* DATA SUPPLIED *

↓↓↓

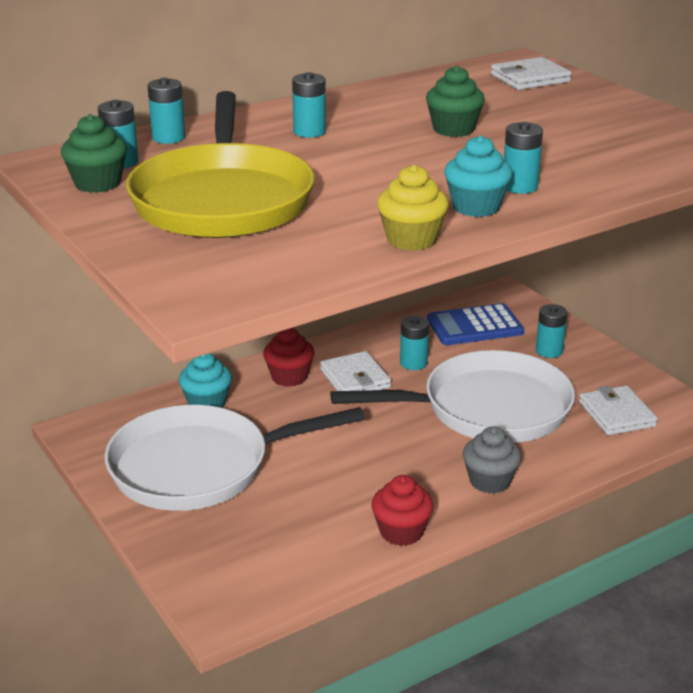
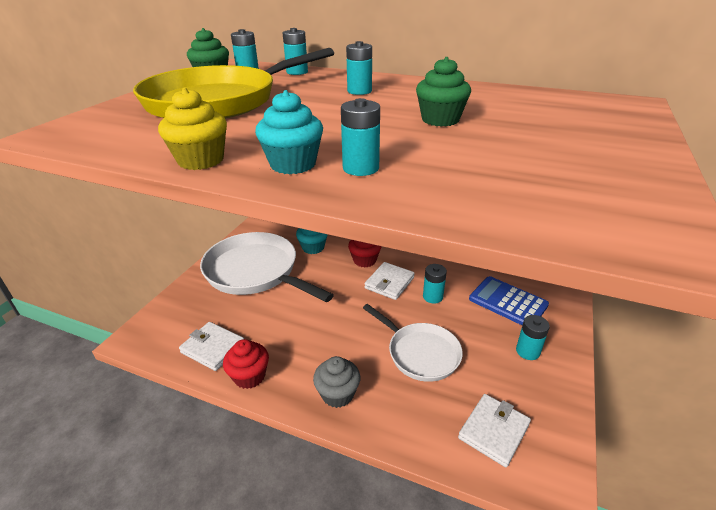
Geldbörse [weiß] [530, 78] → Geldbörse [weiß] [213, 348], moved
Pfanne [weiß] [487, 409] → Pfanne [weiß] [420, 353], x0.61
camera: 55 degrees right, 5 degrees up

↑↑↑
↓↓↓

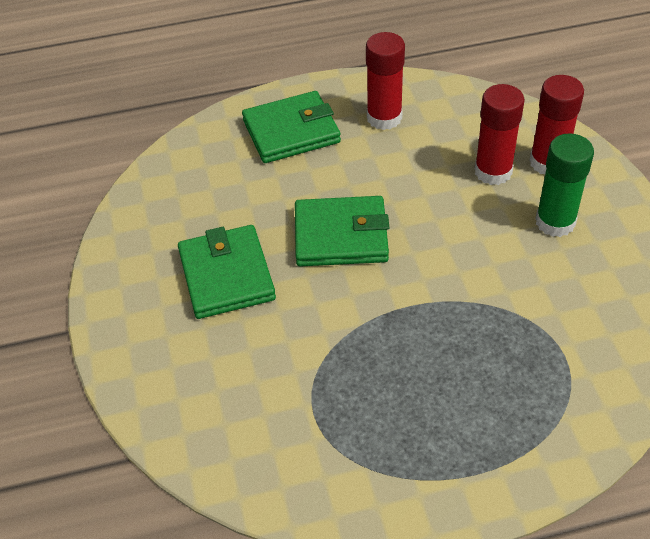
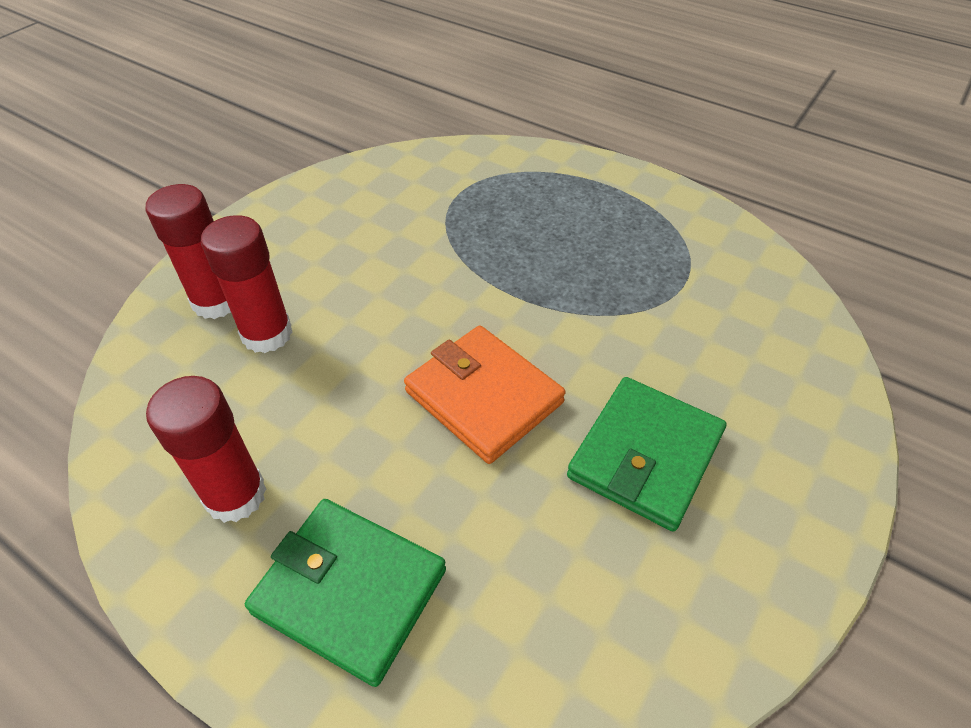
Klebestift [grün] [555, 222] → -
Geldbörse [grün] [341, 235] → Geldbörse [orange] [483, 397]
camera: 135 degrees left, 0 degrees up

↑↑↑

Starting at the line that has "Pfanne [weiß] [487, 409]" in the records above, restate word for word every line until the one that has "camera: 55 degrees right, 5 degrees up", and include that one as well.

Pfanne [weiß] [487, 409] → Pfanne [weiß] [420, 353], x0.61
camera: 55 degrees right, 5 degrees up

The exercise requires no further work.